Start of Block

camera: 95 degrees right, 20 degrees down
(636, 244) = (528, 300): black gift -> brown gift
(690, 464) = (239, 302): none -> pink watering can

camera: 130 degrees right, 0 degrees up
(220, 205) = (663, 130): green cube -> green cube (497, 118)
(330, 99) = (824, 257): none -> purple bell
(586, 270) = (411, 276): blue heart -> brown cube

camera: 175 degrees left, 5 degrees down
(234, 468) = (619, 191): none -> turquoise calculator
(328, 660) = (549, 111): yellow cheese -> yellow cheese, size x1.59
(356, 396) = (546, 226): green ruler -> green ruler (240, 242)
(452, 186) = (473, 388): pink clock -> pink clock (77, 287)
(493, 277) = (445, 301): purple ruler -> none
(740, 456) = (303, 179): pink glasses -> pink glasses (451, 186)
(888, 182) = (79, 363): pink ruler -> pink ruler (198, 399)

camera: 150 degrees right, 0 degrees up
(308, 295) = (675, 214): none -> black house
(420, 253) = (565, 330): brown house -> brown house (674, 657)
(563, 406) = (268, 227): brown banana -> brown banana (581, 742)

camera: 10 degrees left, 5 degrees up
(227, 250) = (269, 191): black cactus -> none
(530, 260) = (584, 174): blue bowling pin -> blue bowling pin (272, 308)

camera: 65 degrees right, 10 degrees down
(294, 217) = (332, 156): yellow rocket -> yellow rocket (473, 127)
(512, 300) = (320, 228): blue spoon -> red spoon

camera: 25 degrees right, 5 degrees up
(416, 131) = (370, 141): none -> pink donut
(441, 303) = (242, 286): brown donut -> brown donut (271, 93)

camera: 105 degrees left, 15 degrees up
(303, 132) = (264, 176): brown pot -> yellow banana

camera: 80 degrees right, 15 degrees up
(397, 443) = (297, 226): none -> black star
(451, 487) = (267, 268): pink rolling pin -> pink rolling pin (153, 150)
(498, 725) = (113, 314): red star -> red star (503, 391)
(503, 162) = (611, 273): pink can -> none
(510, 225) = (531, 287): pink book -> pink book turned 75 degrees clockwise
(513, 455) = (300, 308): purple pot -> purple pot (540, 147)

End of Block

■ **EXERCISE GOAL**
Each entry above is to be transcribed without alteration.

■ **EXERCISE OUTPUT**
camera: 95 degrees right, 20 degrees down
(636, 244) = (528, 300): black gift -> brown gift
(690, 464) = (239, 302): none -> pink watering can

camera: 130 degrees right, 0 degrees up
(220, 205) = (663, 130): green cube -> green cube (497, 118)
(330, 99) = (824, 257): none -> purple bell
(586, 270) = (411, 276): blue heart -> brown cube

camera: 175 degrees left, 5 degrees down
(234, 468) = (619, 191): none -> turquoise calculator
(328, 660) = (549, 111): yellow cheese -> yellow cheese, size x1.59
(356, 396) = (546, 226): green ruler -> green ruler (240, 242)
(452, 186) = (473, 388): pink clock -> pink clock (77, 287)
(493, 277) = (445, 301): purple ruler -> none
(740, 456) = (303, 179): pink glasses -> pink glasses (451, 186)
(888, 182) = (79, 363): pink ruler -> pink ruler (198, 399)

camera: 150 degrees right, 0 degrees up
(308, 295) = (675, 214): none -> black house
(420, 253) = (565, 330): brown house -> brown house (674, 657)
(563, 406) = (268, 227): brown banana -> brown banana (581, 742)

camera: 10 degrees left, 5 degrees up
(227, 250) = (269, 191): black cactus -> none
(530, 260) = (584, 174): blue bowling pin -> blue bowling pin (272, 308)

camera: 65 degrees right, 10 degrees down
(294, 217) = (332, 156): yellow rocket -> yellow rocket (473, 127)
(512, 300) = (320, 228): blue spoon -> red spoon

camera: 25 degrees right, 5 degrees up
(416, 131) = (370, 141): none -> pink donut
(441, 303) = (242, 286): brown donut -> brown donut (271, 93)

camera: 105 degrees left, 15 degrees up
(303, 132) = (264, 176): brown pot -> yellow banana

camera: 80 degrees right, 15 degrees up
(397, 443) = (297, 226): none -> black star
(451, 487) = (267, 268): pink rolling pin -> pink rolling pin (153, 150)
(498, 725) = (113, 314): red star -> red star (503, 391)
(503, 162) = (611, 273): pink can -> none
(510, 225) = (531, 287): pink book -> pink book turned 75 degrees clockwise
(513, 455) = (300, 308): purple pot -> purple pot (540, 147)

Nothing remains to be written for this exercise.